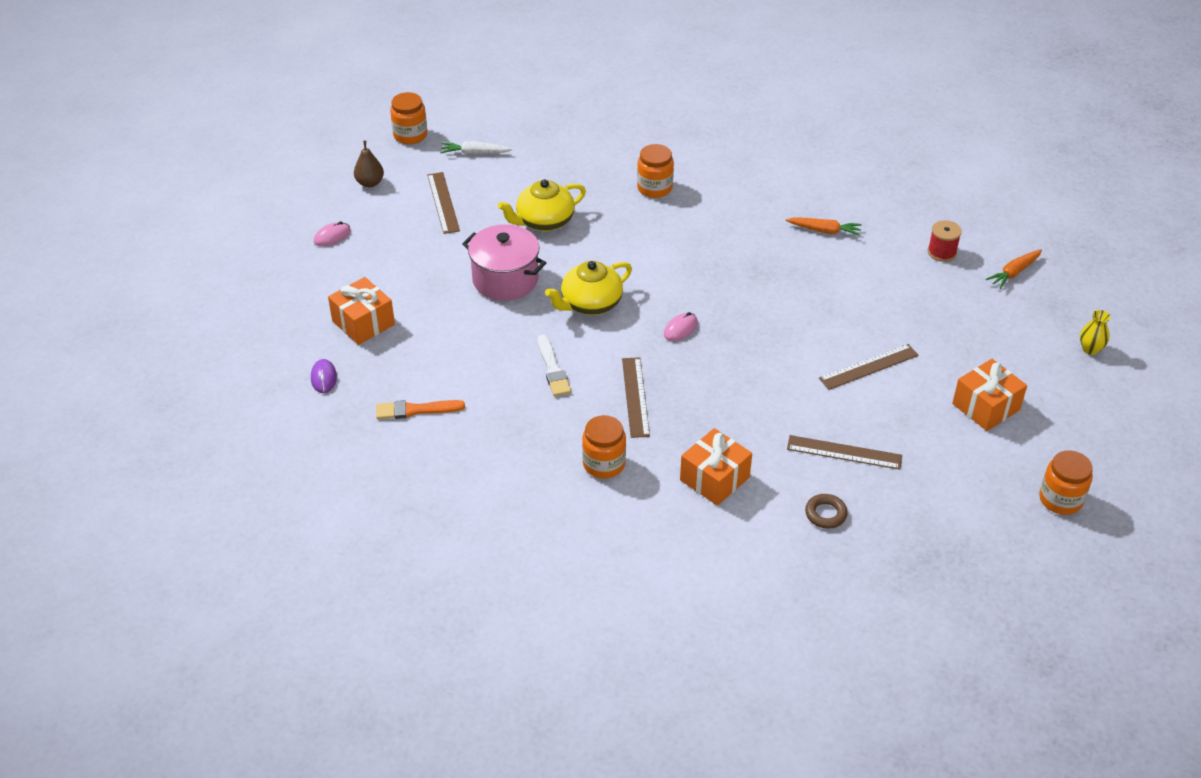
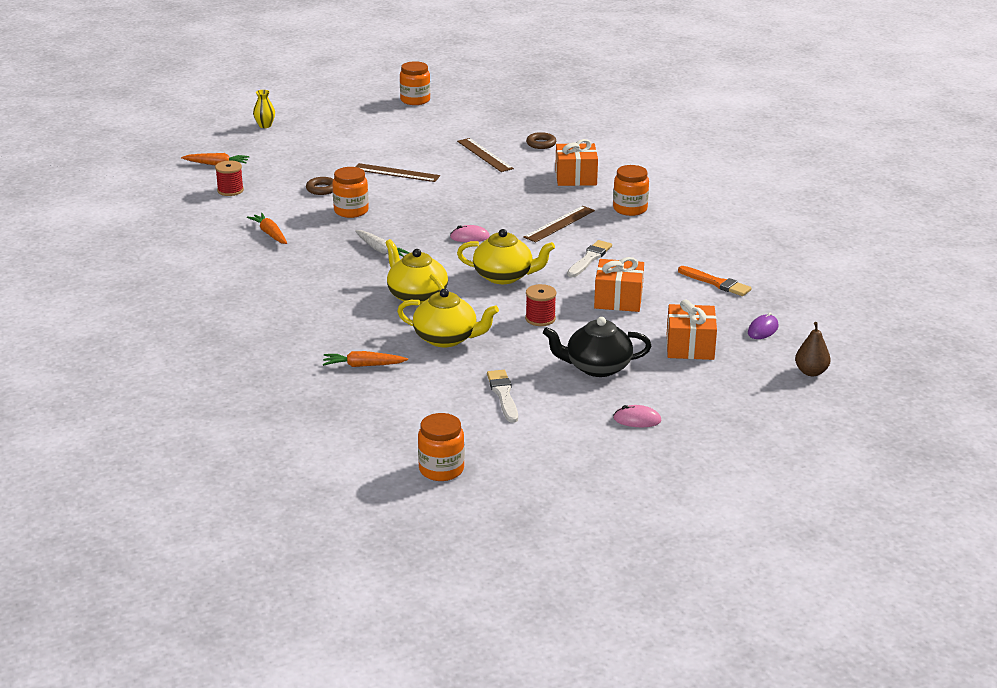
camera: 135 degrees left, 15 degrees down
(370, 183) = (543, 446): brown pear -> brown pear (811, 372)
(409, 261) = (597, 367): none -> black teapot
(443, 202) = (503, 395): brown ruler -> white brush
(475, 153) = (411, 419): white carrot -> white carrot (380, 250)
(505, 279) = (540, 319): pink pot -> red spool
(563, 169) = (363, 365): none -> orange carrot
(622, 243) = (416, 296): none -> yellow teapot
(654, 188) = (322, 315): orange jar -> orange jar (351, 211)
(884, 303) = (322, 189): none -> brown ring
(986, 407) = (372, 135): orange gift -> orange gift (618, 299)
★ ★ ★
- _What you have to do_
Could you set down the records above word for word, without any of the pictures?

- _Response area_
camera: 135 degrees left, 15 degrees down
(370, 183) = (543, 446): brown pear -> brown pear (811, 372)
(409, 261) = (597, 367): none -> black teapot
(443, 202) = (503, 395): brown ruler -> white brush
(475, 153) = (411, 419): white carrot -> white carrot (380, 250)
(505, 279) = (540, 319): pink pot -> red spool
(563, 169) = (363, 365): none -> orange carrot
(622, 243) = (416, 296): none -> yellow teapot
(654, 188) = (322, 315): orange jar -> orange jar (351, 211)
(884, 303) = (322, 189): none -> brown ring
(986, 407) = (372, 135): orange gift -> orange gift (618, 299)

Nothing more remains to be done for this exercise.